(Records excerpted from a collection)
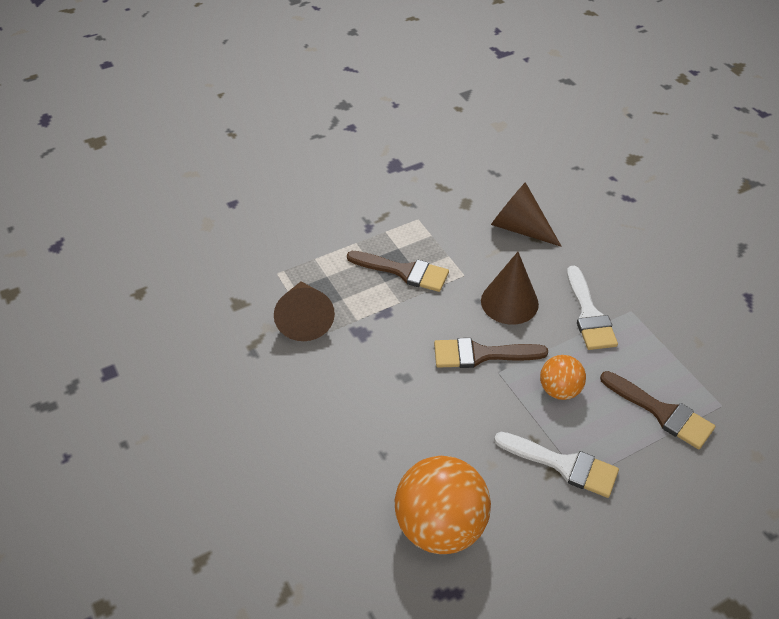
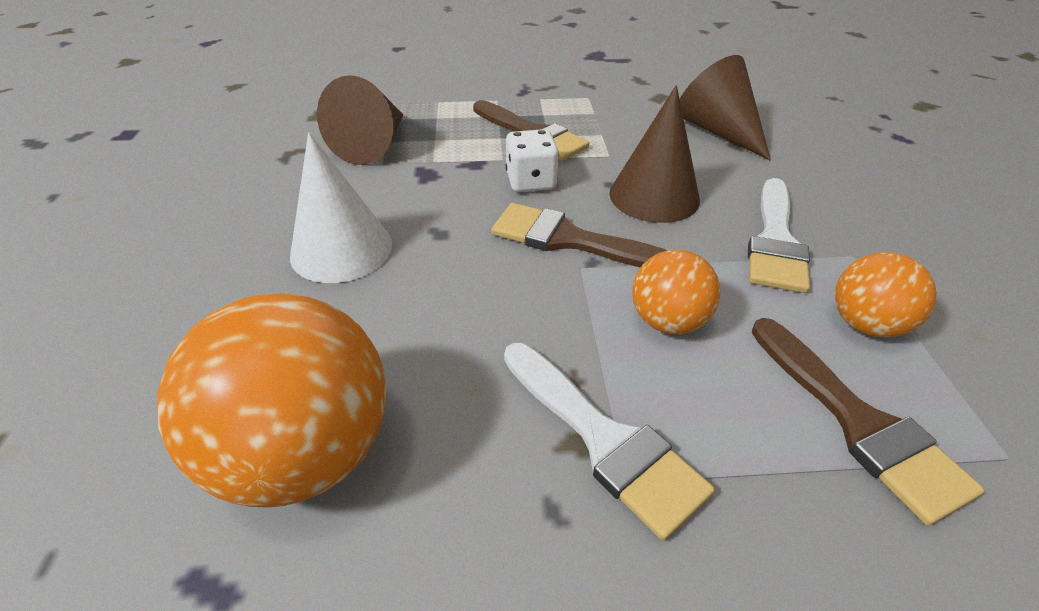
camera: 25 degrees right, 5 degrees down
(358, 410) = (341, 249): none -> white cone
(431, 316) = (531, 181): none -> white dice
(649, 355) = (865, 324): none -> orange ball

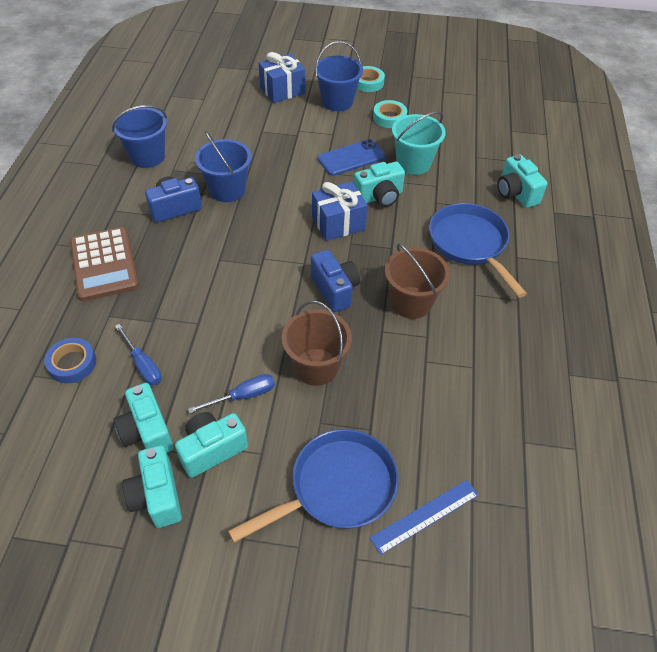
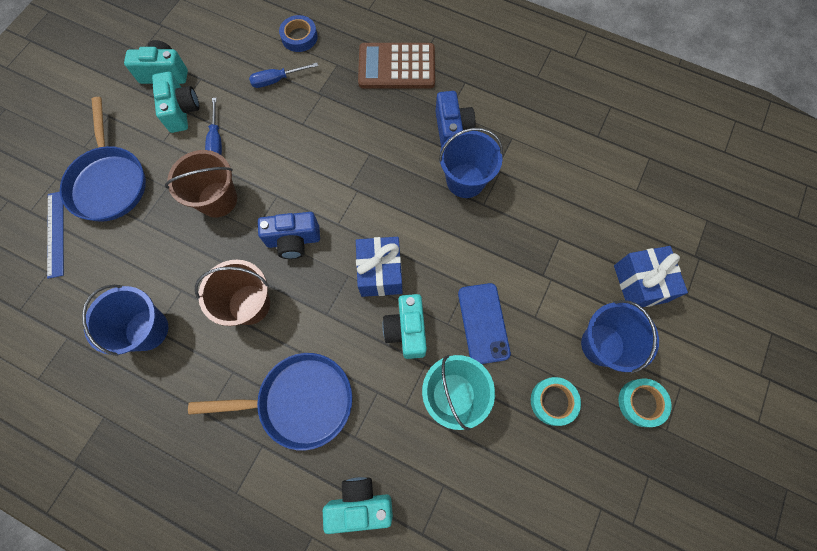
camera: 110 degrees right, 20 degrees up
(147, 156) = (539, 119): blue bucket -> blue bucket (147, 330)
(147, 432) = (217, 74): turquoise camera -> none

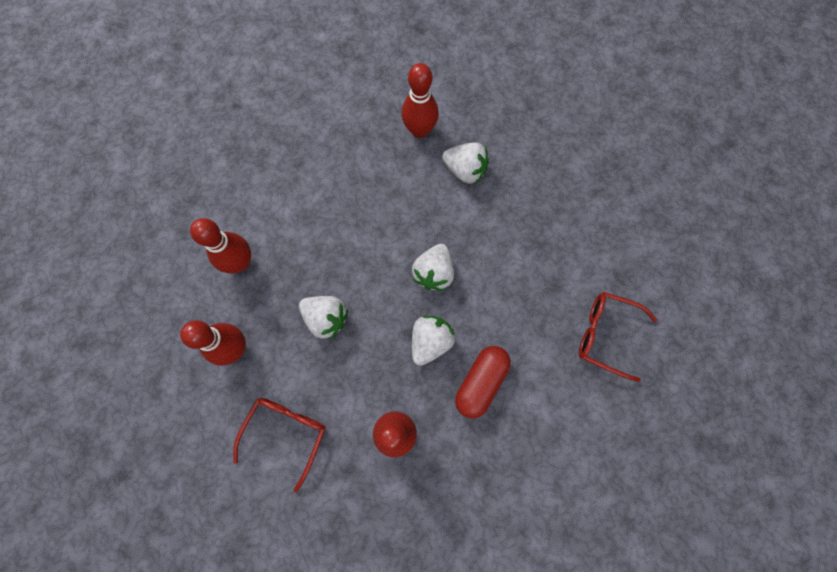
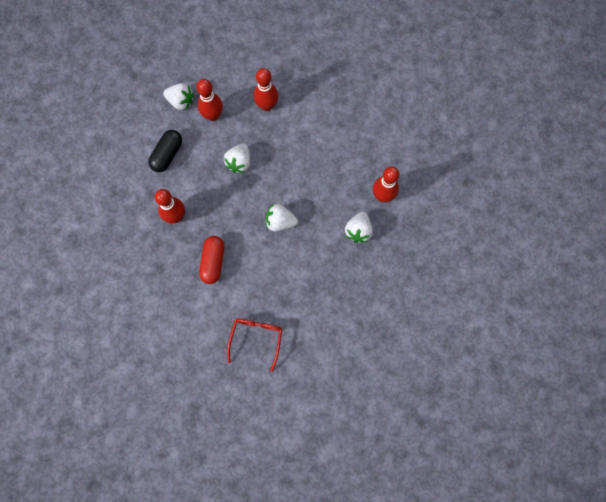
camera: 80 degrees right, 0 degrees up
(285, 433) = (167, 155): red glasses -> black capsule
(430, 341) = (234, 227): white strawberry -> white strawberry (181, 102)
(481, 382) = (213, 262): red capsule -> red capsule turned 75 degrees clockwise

...

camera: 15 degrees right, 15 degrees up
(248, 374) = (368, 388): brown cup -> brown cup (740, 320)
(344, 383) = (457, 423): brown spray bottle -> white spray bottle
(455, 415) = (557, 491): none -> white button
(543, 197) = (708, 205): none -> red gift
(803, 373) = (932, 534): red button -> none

* _What to do_: Leave out every line above except those from the line with "camera: 80 degrees right, 0 degrees up" up to and including the line with "(481, 382) = (213, 262): red", and copy those exactly.

* _Result of this exercise_:
camera: 80 degrees right, 0 degrees up
(285, 433) = (167, 155): red glasses -> black capsule
(430, 341) = (234, 227): white strawberry -> white strawberry (181, 102)
(481, 382) = (213, 262): red capsule -> red capsule turned 75 degrees clockwise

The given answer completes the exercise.